# [Aim of the exercise]
A copy is needed of each line in the records that has the word "turquoise".

# [Data shown]

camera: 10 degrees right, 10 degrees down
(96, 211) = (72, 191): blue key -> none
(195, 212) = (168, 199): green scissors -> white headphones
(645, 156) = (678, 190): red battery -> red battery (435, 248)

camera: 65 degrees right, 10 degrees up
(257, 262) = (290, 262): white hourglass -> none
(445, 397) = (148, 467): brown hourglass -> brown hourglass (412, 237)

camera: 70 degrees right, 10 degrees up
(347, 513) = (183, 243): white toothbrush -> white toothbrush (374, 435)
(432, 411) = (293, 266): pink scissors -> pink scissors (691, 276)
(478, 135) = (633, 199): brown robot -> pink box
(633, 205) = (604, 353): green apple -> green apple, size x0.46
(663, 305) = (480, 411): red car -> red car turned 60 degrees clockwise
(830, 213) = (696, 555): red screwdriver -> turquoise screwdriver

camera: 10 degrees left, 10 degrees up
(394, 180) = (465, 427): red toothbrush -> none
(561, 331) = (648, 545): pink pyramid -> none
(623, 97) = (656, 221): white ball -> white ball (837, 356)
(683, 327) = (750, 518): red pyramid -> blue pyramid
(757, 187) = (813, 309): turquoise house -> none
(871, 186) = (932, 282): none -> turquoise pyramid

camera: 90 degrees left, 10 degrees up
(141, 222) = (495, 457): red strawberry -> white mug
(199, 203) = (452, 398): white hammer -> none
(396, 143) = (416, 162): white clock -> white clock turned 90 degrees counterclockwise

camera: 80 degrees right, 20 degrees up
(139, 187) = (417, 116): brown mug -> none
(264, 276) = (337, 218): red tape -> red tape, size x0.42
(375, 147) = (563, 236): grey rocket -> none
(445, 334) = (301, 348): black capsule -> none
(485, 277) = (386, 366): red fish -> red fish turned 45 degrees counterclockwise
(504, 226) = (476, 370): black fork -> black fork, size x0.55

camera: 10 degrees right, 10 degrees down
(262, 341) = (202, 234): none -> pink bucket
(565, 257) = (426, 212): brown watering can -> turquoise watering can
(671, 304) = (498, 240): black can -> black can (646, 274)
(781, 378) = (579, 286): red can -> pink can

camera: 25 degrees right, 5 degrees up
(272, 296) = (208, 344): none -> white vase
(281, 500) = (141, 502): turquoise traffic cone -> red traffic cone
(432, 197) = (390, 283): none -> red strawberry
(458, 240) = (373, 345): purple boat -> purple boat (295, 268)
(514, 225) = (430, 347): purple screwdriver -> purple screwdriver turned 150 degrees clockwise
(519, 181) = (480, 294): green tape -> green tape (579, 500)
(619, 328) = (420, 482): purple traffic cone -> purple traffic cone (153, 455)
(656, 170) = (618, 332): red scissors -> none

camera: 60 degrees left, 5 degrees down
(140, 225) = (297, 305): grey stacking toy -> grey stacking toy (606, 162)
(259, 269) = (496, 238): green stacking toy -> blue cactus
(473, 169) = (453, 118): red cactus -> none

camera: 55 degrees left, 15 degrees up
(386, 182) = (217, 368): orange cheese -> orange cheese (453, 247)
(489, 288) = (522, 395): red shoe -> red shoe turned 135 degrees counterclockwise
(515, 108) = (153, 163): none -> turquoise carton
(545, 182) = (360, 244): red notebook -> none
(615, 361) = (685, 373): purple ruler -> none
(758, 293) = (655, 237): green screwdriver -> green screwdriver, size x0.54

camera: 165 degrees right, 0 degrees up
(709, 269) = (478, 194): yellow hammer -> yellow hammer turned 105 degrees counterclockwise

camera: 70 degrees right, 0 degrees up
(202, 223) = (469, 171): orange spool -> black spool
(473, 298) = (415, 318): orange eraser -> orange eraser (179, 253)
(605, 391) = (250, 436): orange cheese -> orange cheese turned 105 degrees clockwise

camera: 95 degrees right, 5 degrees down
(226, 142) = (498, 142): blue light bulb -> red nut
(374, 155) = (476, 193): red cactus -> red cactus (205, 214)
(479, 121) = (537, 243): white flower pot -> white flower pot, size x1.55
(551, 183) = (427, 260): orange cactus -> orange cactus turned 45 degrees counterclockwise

# [Exercise result]
(830, 213) = (696, 555): red screwdriver -> turquoise screwdriver
(757, 187) = (813, 309): turquoise house -> none
(871, 186) = (932, 282): none -> turquoise pyramid
(565, 257) = (426, 212): brown watering can -> turquoise watering can
(281, 500) = (141, 502): turquoise traffic cone -> red traffic cone
(515, 108) = (153, 163): none -> turquoise carton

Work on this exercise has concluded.